ABOUT THIS TASK →
Only the pictures are to be dropped, and the rest of the data should be copied exactly.

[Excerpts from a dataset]
##########

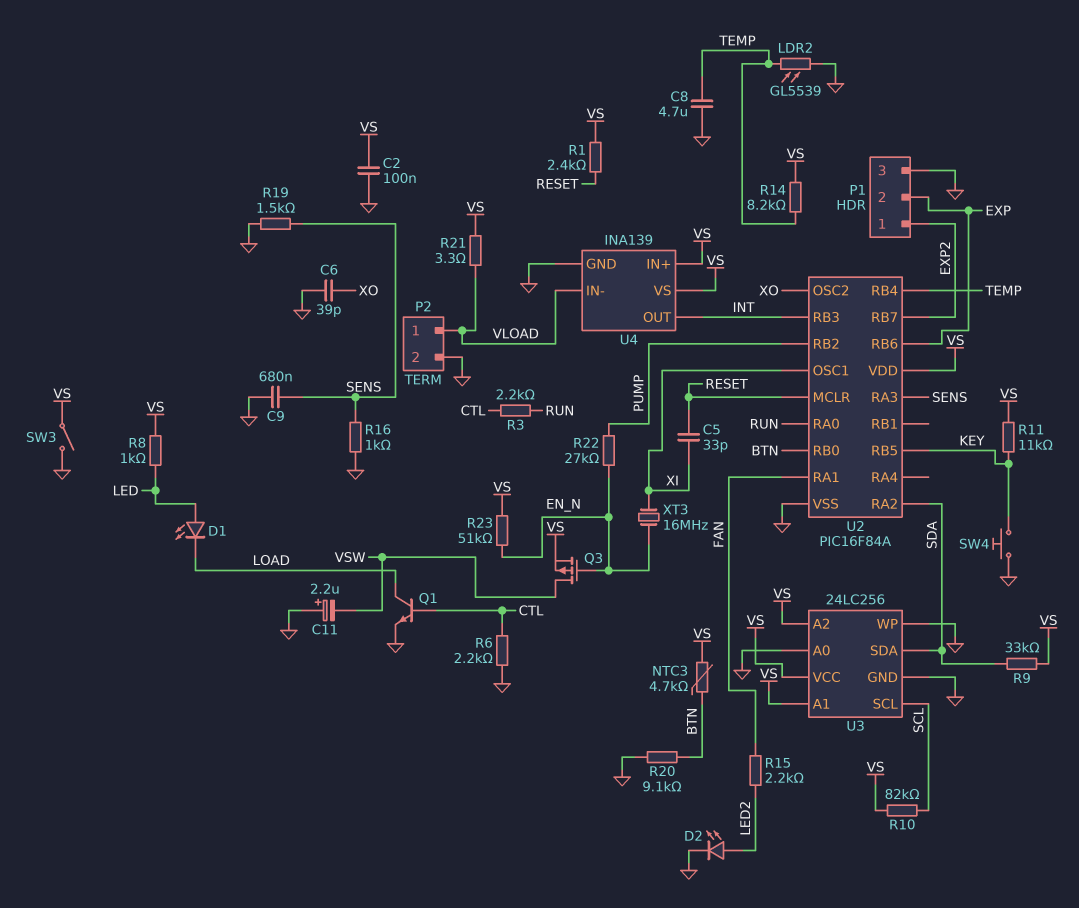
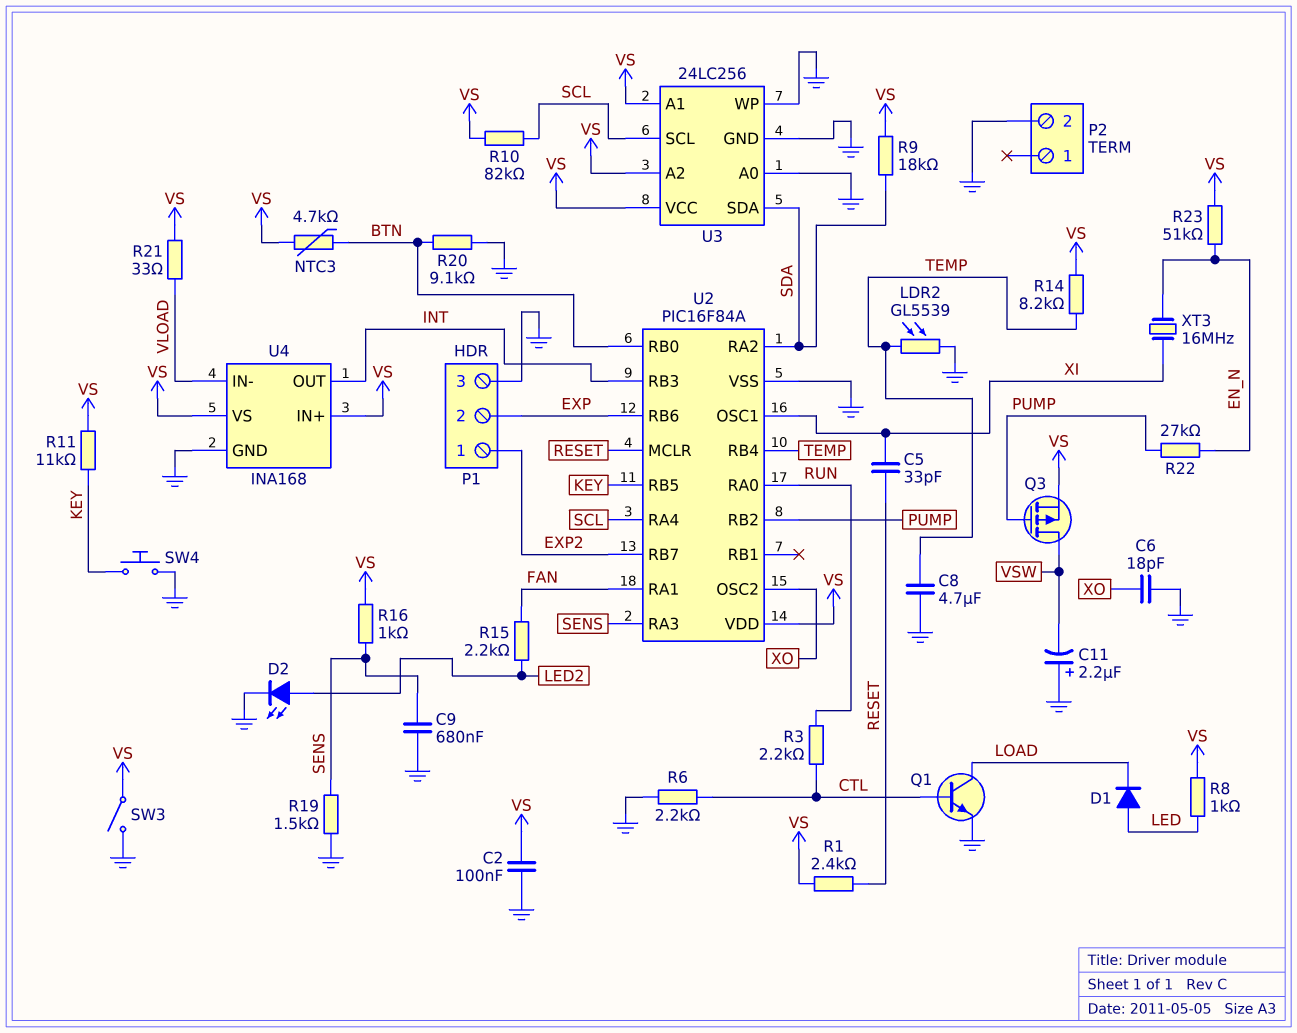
C6: 39pF (GND, XO) -> 18pF (GND, XO)
D1: LED (A LED, K LOAD) -> diode (A LED, K LOAD)
P2 pin 1: VLOAD -> none
Q3: PMOS (G EN_N, D VSW, S VS) -> PMOS (G PUMP, D VSW, S VS)
R9: 33k (SDA, VS) -> 18k (SDA, VS)
R16: 1k (GND, SENS) -> 1k (SENS, VS)
R21: 3.3 (VLOAD, VS) -> 33 (VLOAD, VS)
U2 pin RA4: none -> SCL
U4: INA139 -> INA168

##########

FINAL ANSWER →
C6: 39pF (GND, XO) -> 18pF (GND, XO)
D1: LED (A LED, K LOAD) -> diode (A LED, K LOAD)
P2 pin 1: VLOAD -> none
Q3: PMOS (G EN_N, D VSW, S VS) -> PMOS (G PUMP, D VSW, S VS)
R9: 33k (SDA, VS) -> 18k (SDA, VS)
R16: 1k (GND, SENS) -> 1k (SENS, VS)
R21: 3.3 (VLOAD, VS) -> 33 (VLOAD, VS)
U2 pin RA4: none -> SCL
U4: INA139 -> INA168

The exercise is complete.